The problem: Take the records below and write them out again exactly.

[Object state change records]
____

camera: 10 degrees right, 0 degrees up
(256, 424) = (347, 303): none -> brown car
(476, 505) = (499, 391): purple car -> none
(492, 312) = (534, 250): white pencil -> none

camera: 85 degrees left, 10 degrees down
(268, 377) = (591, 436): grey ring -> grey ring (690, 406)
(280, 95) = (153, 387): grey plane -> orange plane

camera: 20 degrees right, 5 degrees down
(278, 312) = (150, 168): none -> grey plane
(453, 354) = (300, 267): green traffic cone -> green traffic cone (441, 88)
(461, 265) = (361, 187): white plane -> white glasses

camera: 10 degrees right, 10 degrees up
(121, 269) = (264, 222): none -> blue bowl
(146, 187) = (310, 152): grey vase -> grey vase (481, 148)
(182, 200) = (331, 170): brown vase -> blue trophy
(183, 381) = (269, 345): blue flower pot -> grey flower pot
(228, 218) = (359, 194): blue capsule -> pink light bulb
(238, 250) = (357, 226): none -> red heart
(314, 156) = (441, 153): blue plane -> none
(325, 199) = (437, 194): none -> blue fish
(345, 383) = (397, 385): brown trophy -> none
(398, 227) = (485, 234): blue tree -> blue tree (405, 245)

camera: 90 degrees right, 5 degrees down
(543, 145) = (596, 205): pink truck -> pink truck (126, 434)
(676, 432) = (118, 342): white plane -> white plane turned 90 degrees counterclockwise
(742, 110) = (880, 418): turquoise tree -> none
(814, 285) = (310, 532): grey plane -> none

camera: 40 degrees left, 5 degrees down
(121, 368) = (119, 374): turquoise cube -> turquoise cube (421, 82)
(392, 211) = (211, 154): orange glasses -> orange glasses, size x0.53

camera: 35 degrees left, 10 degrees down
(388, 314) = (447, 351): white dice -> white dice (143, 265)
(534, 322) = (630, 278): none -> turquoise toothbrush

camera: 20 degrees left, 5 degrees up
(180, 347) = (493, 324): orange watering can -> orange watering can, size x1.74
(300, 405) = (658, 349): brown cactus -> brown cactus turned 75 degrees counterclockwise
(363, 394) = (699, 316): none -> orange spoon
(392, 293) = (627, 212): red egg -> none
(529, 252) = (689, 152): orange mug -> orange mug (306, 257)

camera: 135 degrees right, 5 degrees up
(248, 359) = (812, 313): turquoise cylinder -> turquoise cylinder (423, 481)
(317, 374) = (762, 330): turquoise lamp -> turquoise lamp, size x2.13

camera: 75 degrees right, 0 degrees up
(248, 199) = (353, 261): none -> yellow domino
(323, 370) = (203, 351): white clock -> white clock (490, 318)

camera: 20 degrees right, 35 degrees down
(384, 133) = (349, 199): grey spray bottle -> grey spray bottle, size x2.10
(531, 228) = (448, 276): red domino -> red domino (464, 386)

____

Exercise response:
camera: 10 degrees right, 0 degrees up
(256, 424) = (347, 303): none -> brown car
(476, 505) = (499, 391): purple car -> none
(492, 312) = (534, 250): white pencil -> none

camera: 85 degrees left, 10 degrees down
(268, 377) = (591, 436): grey ring -> grey ring (690, 406)
(280, 95) = (153, 387): grey plane -> orange plane

camera: 20 degrees right, 5 degrees down
(278, 312) = (150, 168): none -> grey plane
(453, 354) = (300, 267): green traffic cone -> green traffic cone (441, 88)
(461, 265) = (361, 187): white plane -> white glasses

camera: 10 degrees right, 10 degrees up
(121, 269) = (264, 222): none -> blue bowl
(146, 187) = (310, 152): grey vase -> grey vase (481, 148)
(182, 200) = (331, 170): brown vase -> blue trophy
(183, 381) = (269, 345): blue flower pot -> grey flower pot
(228, 218) = (359, 194): blue capsule -> pink light bulb
(238, 250) = (357, 226): none -> red heart
(314, 156) = (441, 153): blue plane -> none
(325, 199) = (437, 194): none -> blue fish
(345, 383) = (397, 385): brown trophy -> none
(398, 227) = (485, 234): blue tree -> blue tree (405, 245)

camera: 90 degrees right, 5 degrees down
(543, 145) = (596, 205): pink truck -> pink truck (126, 434)
(676, 432) = (118, 342): white plane -> white plane turned 90 degrees counterclockwise
(742, 110) = (880, 418): turquoise tree -> none
(814, 285) = (310, 532): grey plane -> none

camera: 40 degrees left, 5 degrees down
(121, 368) = (119, 374): turquoise cube -> turquoise cube (421, 82)
(392, 211) = (211, 154): orange glasses -> orange glasses, size x0.53

camera: 35 degrees left, 10 degrees down
(388, 314) = (447, 351): white dice -> white dice (143, 265)
(534, 322) = (630, 278): none -> turquoise toothbrush

camera: 20 degrees left, 5 degrees up
(180, 347) = (493, 324): orange watering can -> orange watering can, size x1.74
(300, 405) = (658, 349): brown cactus -> brown cactus turned 75 degrees counterclockwise
(363, 394) = (699, 316): none -> orange spoon
(392, 293) = (627, 212): red egg -> none
(529, 252) = (689, 152): orange mug -> orange mug (306, 257)

camera: 135 degrees right, 5 degrees up
(248, 359) = (812, 313): turquoise cylinder -> turquoise cylinder (423, 481)
(317, 374) = (762, 330): turquoise lamp -> turquoise lamp, size x2.13

camera: 75 degrees right, 0 degrees up
(248, 199) = (353, 261): none -> yellow domino
(323, 370) = (203, 351): white clock -> white clock (490, 318)

camera: 20 degrees right, 35 degrees down
(384, 133) = (349, 199): grey spray bottle -> grey spray bottle, size x2.10
(531, 228) = (448, 276): red domino -> red domino (464, 386)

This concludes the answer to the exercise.